Before-and-after scene images
________
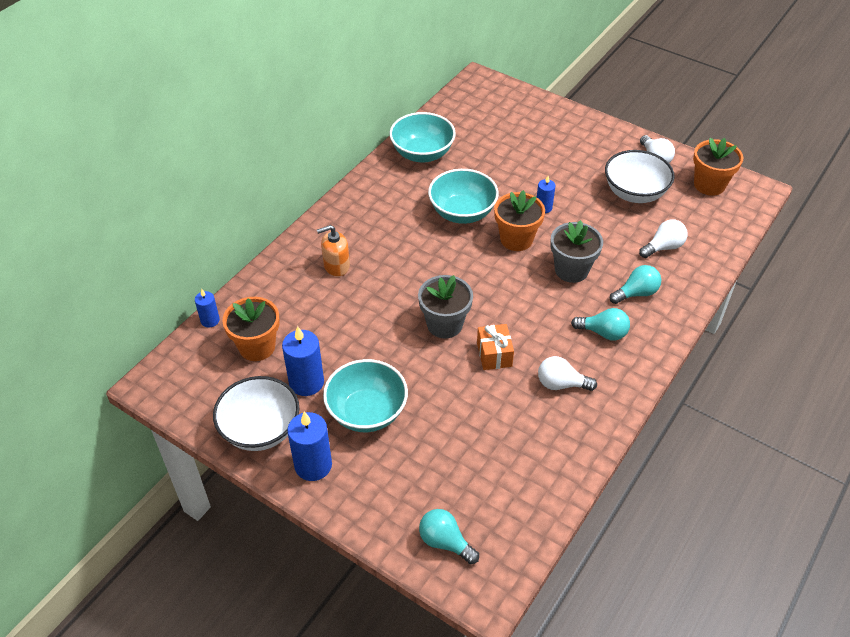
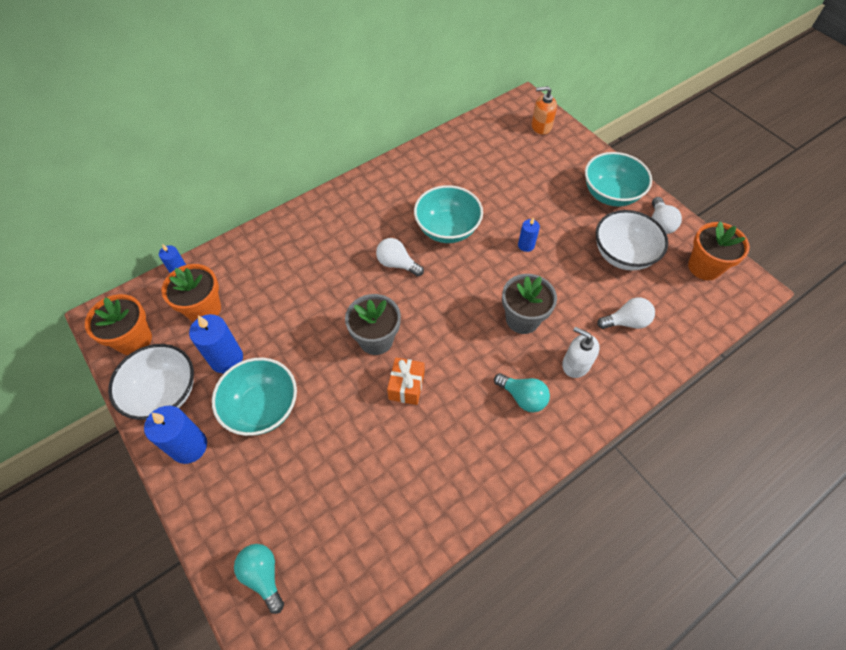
camera: 20 degrees right, 10 degrees up
(336, 266) = (310, 250): orange soap dispenser -> orange soap dispenser (541, 126)
(422, 154) = (439, 160): turquoise bowl -> turquoise bowl (610, 194)
(516, 239) = (484, 271): orange flower pot -> orange flower pot (134, 340)
(561, 384) = (455, 440): white light bulb -> white light bulb (397, 264)
(636, 293) = (575, 364): turquoise light bulb -> white soap dispenser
________
*Directions for this task*
The answer must restate every entry word for word, with the pictures left out.

*Response area*
camera: 20 degrees right, 10 degrees up
(336, 266) = (310, 250): orange soap dispenser -> orange soap dispenser (541, 126)
(422, 154) = (439, 160): turquoise bowl -> turquoise bowl (610, 194)
(516, 239) = (484, 271): orange flower pot -> orange flower pot (134, 340)
(561, 384) = (455, 440): white light bulb -> white light bulb (397, 264)
(636, 293) = (575, 364): turquoise light bulb -> white soap dispenser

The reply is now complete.